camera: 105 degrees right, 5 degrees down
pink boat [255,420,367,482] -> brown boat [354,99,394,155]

───

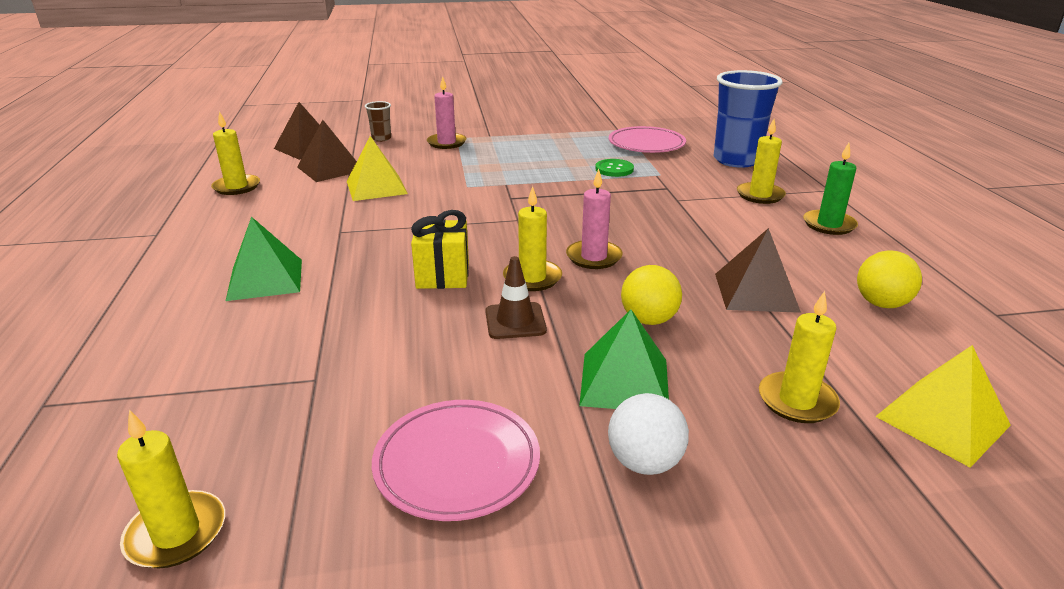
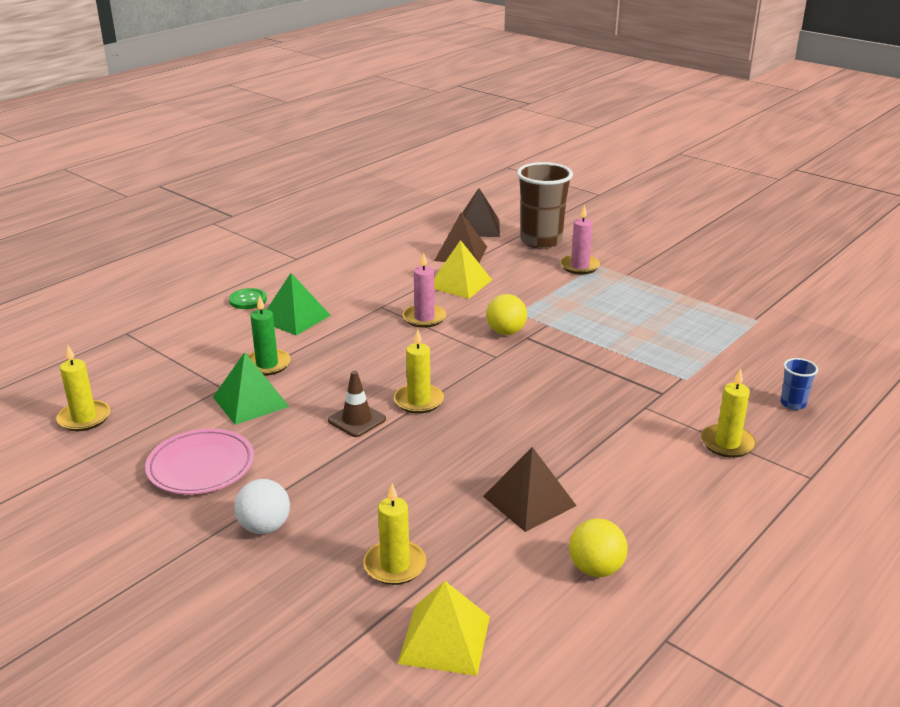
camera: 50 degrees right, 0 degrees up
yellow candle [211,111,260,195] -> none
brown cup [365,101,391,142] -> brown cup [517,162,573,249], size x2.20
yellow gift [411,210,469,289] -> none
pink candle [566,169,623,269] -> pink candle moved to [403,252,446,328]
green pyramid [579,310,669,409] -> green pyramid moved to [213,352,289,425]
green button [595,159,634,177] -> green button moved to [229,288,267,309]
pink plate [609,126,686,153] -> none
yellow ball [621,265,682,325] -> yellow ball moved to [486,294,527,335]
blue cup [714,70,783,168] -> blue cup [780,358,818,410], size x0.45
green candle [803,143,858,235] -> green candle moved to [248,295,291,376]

───

### ACTIVITY
Search the data for the word "camera" and copy each line where it appears.

### RESULT BELOW
camera: 105 degrees right, 5 degrees down
camera: 50 degrees right, 0 degrees up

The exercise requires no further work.